Available records -
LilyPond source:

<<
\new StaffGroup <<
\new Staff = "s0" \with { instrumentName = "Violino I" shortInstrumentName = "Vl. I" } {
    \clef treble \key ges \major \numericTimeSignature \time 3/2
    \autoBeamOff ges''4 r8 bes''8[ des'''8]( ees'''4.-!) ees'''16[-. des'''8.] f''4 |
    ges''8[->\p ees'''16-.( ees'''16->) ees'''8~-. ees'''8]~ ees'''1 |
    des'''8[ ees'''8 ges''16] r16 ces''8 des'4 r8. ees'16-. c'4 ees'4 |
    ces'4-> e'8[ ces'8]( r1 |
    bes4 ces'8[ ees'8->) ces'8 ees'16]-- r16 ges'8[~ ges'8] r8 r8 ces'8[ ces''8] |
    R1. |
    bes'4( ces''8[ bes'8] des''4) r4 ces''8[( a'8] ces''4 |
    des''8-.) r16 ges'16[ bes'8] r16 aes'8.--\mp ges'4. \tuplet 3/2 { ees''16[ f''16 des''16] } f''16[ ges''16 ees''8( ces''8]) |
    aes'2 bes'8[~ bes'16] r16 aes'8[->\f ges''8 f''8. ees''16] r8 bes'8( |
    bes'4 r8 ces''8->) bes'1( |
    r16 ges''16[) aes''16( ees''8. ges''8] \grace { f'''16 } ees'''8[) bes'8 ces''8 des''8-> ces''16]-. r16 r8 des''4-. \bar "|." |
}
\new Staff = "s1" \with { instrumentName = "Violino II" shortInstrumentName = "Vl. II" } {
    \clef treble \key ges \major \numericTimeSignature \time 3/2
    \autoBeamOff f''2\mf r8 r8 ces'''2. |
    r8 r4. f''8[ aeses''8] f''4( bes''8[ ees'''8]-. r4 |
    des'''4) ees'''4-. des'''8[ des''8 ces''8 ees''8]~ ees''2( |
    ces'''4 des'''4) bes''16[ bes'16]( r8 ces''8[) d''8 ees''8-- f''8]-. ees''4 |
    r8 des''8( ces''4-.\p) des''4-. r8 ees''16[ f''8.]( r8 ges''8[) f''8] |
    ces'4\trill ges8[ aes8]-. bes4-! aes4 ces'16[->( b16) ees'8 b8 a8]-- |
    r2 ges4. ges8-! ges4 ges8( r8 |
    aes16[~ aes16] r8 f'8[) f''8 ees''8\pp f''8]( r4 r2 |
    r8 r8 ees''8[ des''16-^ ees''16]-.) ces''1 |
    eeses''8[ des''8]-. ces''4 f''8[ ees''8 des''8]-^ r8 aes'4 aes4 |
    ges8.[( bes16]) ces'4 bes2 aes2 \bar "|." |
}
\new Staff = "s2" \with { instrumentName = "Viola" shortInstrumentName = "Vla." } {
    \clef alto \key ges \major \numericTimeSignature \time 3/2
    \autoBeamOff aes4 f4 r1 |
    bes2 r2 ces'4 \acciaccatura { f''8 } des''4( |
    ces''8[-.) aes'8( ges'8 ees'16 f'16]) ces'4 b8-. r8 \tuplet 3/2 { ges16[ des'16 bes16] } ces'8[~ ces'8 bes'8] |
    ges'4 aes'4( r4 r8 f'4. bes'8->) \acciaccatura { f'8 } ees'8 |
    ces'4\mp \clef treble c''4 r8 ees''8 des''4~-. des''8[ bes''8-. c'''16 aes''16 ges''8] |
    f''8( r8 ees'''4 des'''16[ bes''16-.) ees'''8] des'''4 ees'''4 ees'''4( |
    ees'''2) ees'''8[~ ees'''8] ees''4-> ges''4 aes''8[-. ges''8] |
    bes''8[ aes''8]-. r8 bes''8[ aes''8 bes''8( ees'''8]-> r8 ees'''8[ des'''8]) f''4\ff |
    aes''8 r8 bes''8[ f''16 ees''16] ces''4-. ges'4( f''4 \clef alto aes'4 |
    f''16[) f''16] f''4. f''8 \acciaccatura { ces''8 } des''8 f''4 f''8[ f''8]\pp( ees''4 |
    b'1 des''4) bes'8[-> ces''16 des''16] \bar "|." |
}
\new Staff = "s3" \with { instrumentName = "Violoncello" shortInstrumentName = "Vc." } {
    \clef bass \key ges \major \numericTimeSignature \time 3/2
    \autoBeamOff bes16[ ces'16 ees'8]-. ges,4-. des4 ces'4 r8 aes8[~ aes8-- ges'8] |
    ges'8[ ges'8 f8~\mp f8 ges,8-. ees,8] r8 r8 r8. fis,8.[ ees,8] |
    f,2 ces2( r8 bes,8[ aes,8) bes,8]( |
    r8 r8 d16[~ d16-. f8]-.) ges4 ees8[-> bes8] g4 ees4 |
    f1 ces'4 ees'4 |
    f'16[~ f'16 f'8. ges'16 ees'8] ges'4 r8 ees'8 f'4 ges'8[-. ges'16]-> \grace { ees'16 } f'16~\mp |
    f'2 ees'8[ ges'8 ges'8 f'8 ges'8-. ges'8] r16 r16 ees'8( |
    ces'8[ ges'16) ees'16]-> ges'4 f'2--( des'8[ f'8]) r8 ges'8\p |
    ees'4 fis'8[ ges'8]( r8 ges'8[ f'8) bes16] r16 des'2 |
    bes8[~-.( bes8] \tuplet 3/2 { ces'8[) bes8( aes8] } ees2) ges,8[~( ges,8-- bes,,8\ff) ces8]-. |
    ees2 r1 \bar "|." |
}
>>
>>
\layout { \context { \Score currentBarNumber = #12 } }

Given task -
Identify every line of the material above that contains the string "numericTimeSignature", and copy each one. Case counts.

Result of the exercise -
    \clef treble \key ges \major \numericTimeSignature \time 3/2
    \clef treble \key ges \major \numericTimeSignature \time 3/2
    \clef alto \key ges \major \numericTimeSignature \time 3/2
    \clef bass \key ges \major \numericTimeSignature \time 3/2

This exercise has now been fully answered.